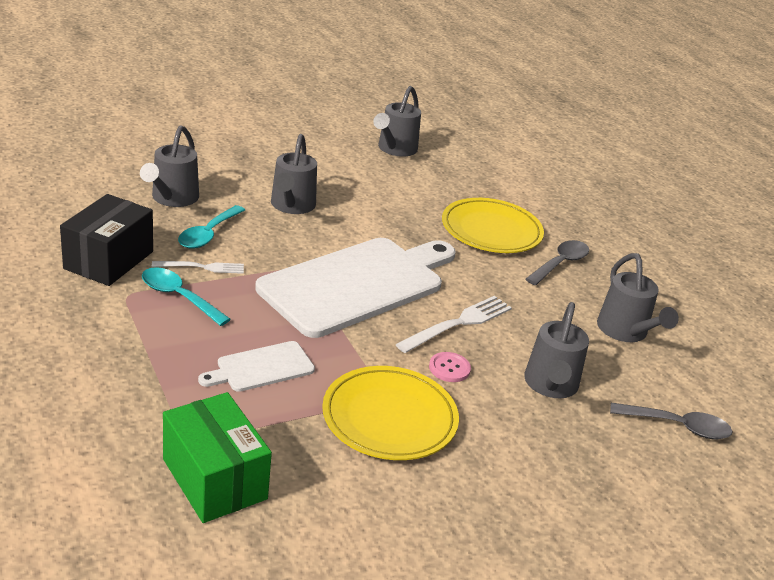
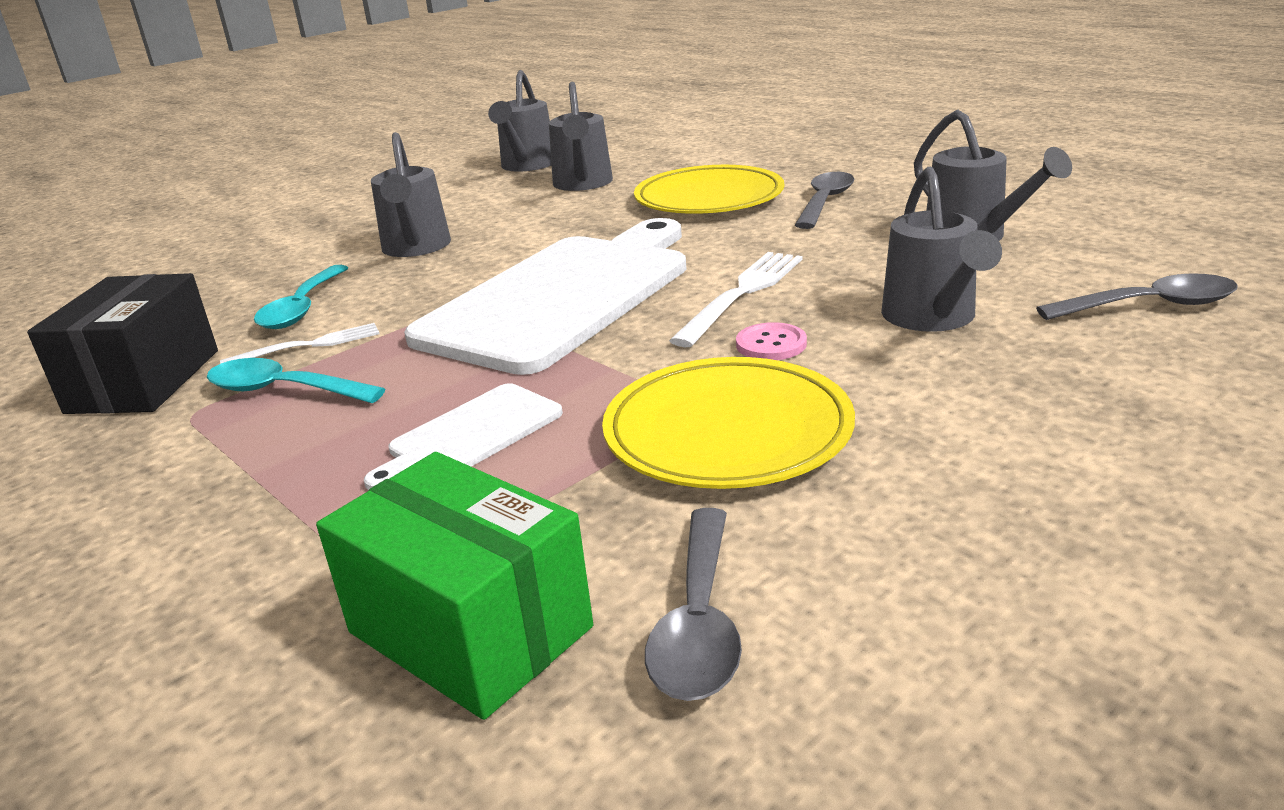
camera: 10 degrees left, 5 degrees down
grey watering can [140,125,199,207] -> grey watering can moved to [549,82,613,191]
none -> grey spoon [645,508,742,701]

[PROBLEM STATEMENT] Each line holding the word "grey" must be copied from the data.

[EXPECTED ANSWER]
grey watering can [140,125,199,207] -> grey watering can moved to [549,82,613,191]
none -> grey spoon [645,508,742,701]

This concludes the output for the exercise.